=== Problem requirements ===
Extract exactly and only the lines of the data below, starting at the line with "- → PINK HEART [468,169]" and stopping after the final line.

=== Information supplied ===

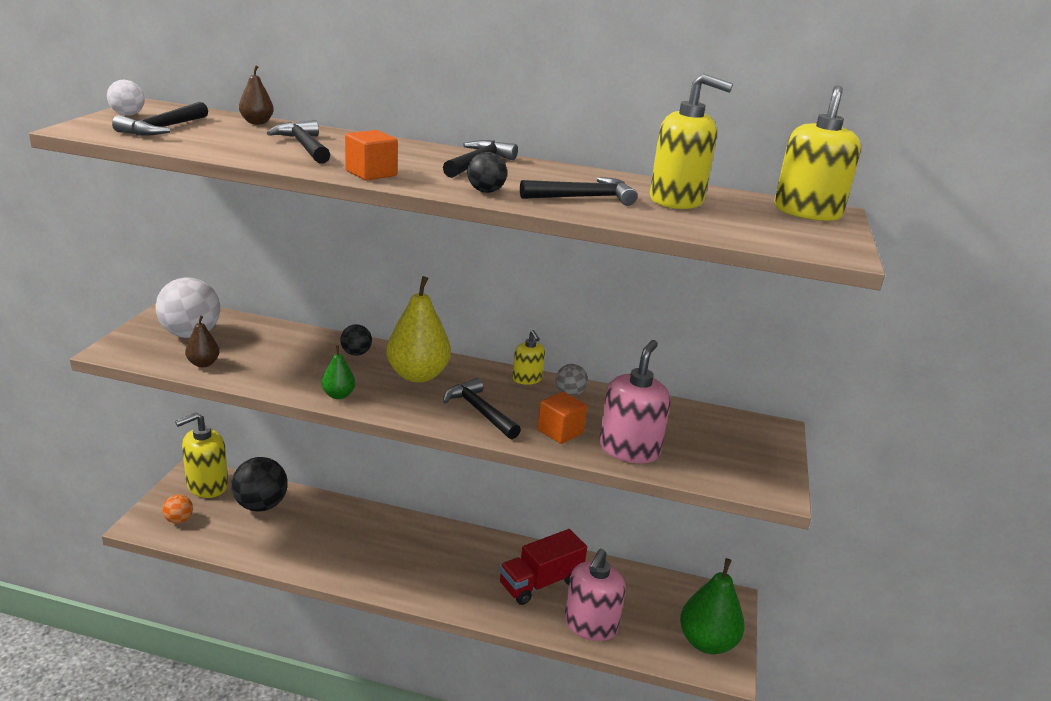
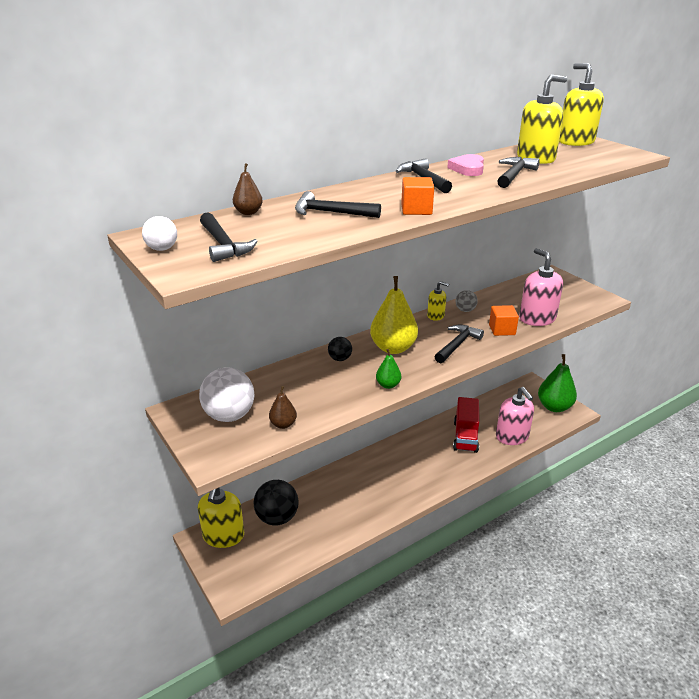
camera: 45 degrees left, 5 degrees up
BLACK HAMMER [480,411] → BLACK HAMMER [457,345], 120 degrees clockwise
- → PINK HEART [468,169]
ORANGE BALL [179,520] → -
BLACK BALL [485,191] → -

=== Response area ===
- → PINK HEART [468,169]
ORANGE BALL [179,520] → -
BLACK BALL [485,191] → -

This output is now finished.